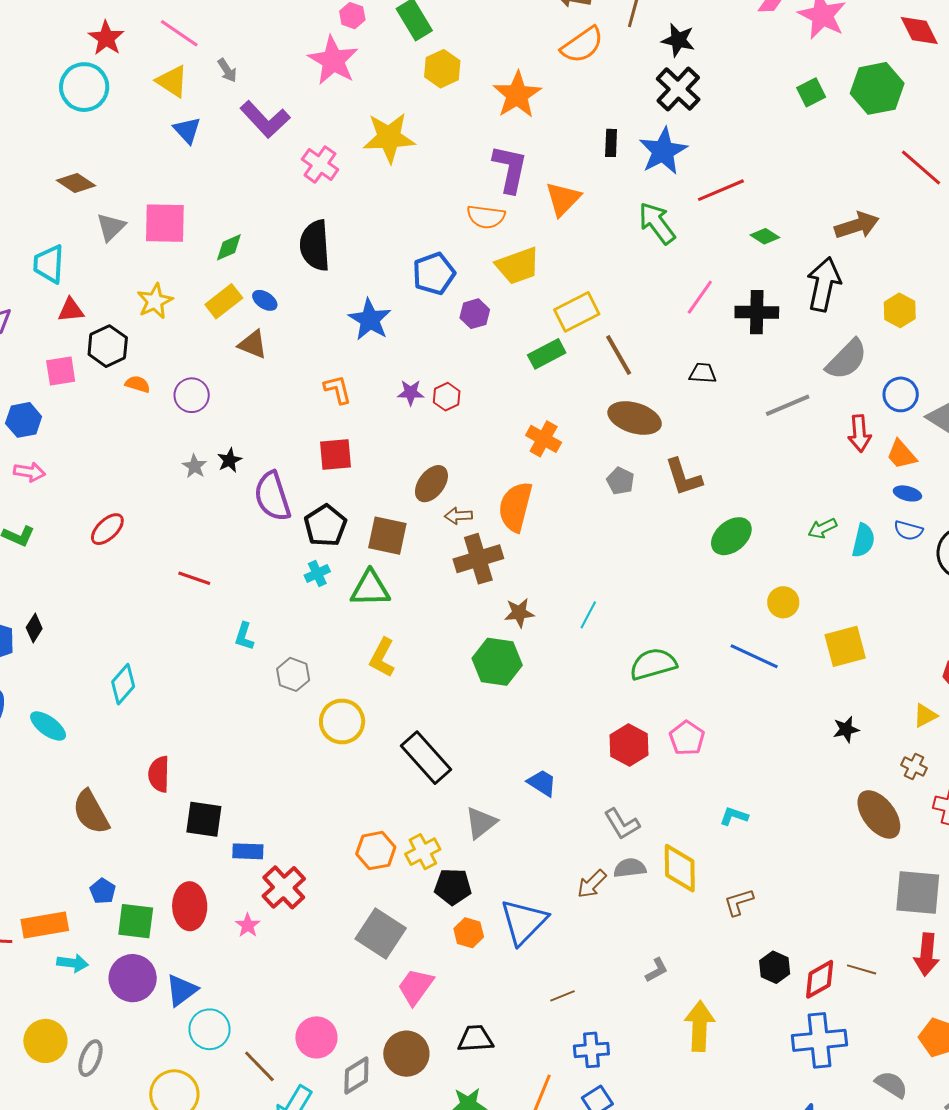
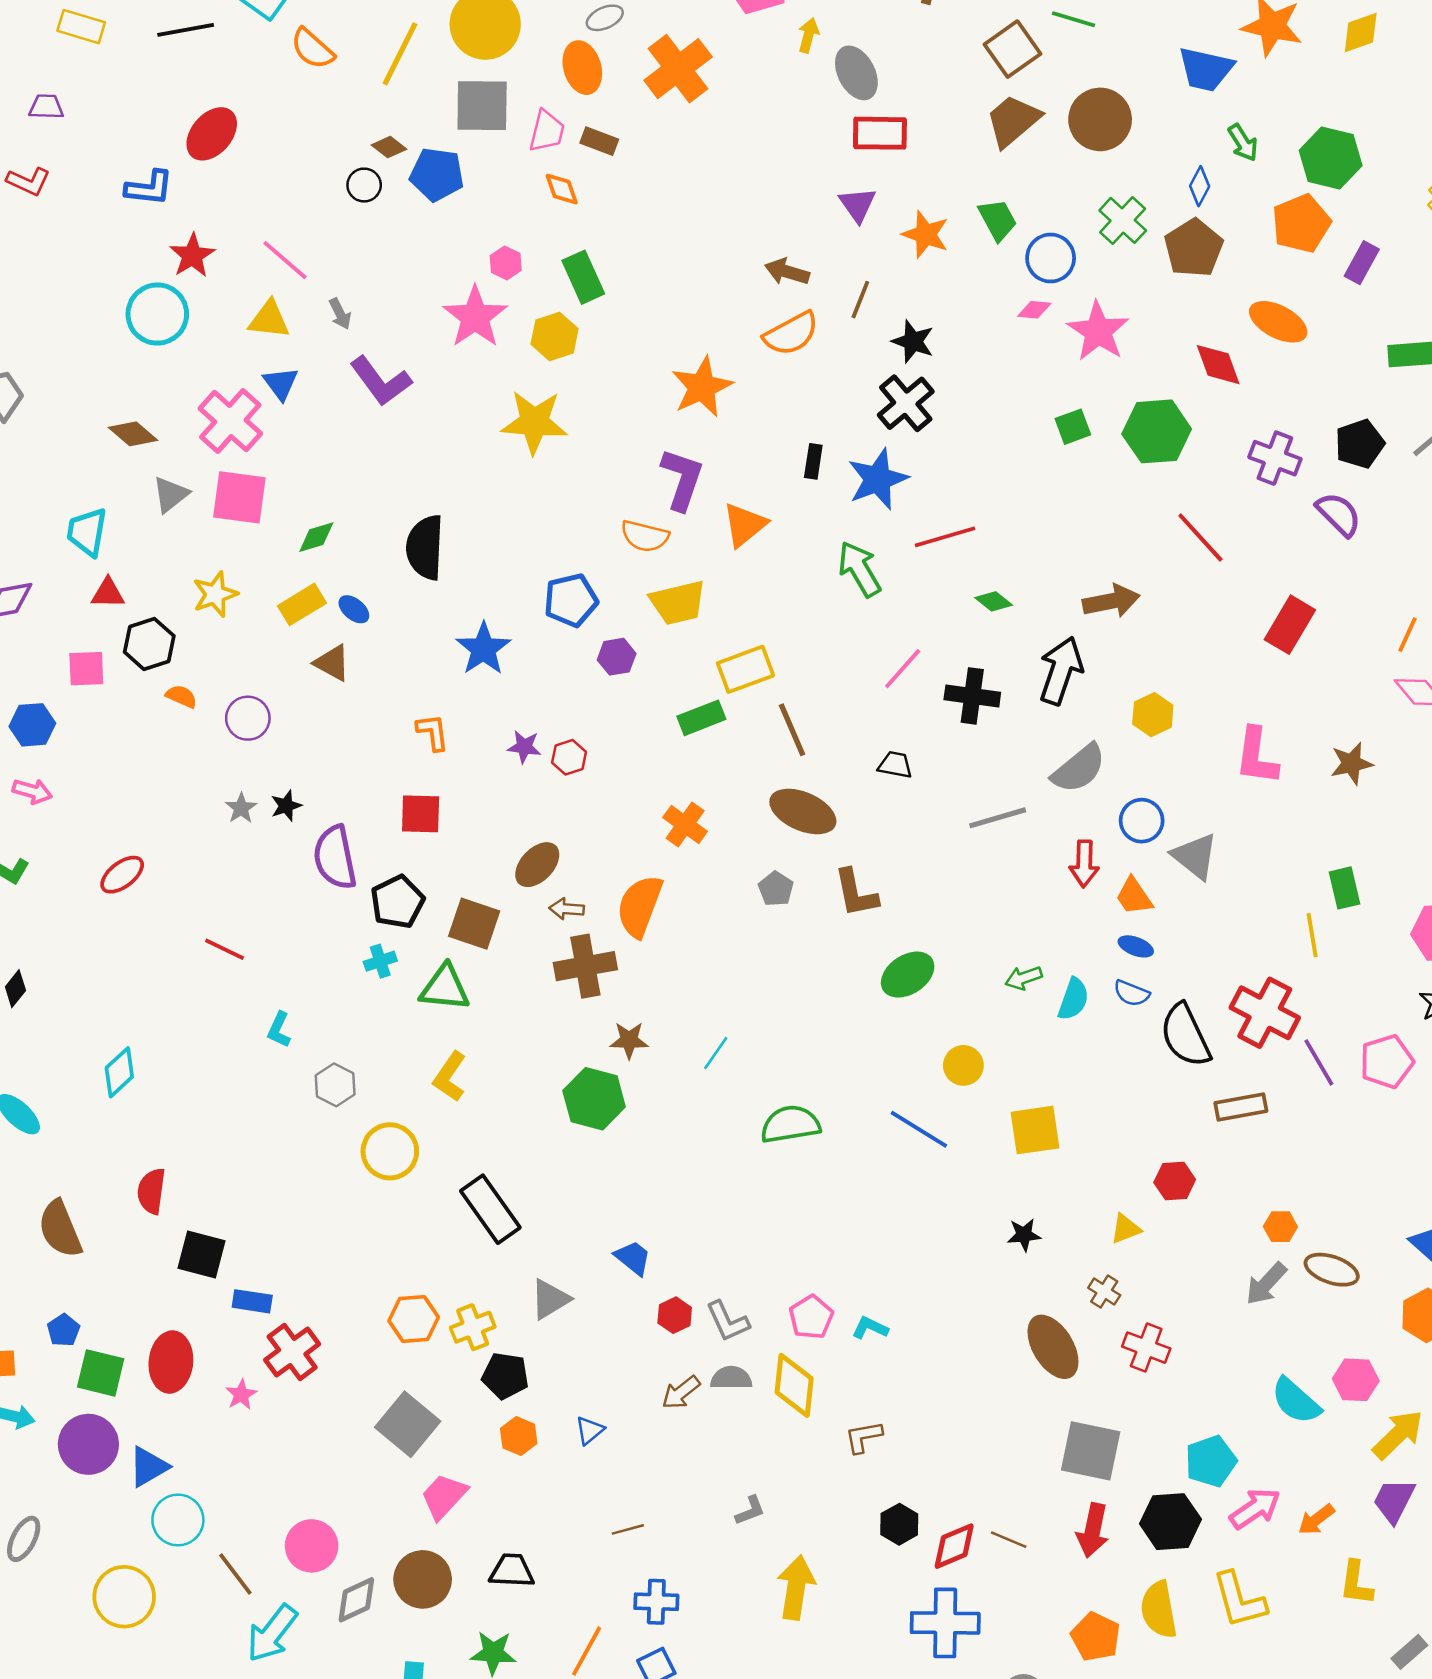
yellow hexagon: (442, 69) -> (555, 336), moved
yellow triangle: (172, 81) -> (269, 320), turned -33
pink cross: (320, 164) -> (230, 421), moved, size x1.4
pink pentagon: (687, 738) -> (811, 1317), moved
red hexagon: (629, 745) -> (675, 1315), moved, size x0.7
blue triangle: (524, 922) -> (590, 1430), size x0.5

Work to complete: Would you return the whole listing exactly, without the pictures?

Solution for this exercise:
yellow hexagon: (442, 69) -> (555, 336), moved
yellow triangle: (172, 81) -> (269, 320), turned -33
pink cross: (320, 164) -> (230, 421), moved, size x1.4
pink pentagon: (687, 738) -> (811, 1317), moved
red hexagon: (629, 745) -> (675, 1315), moved, size x0.7
blue triangle: (524, 922) -> (590, 1430), size x0.5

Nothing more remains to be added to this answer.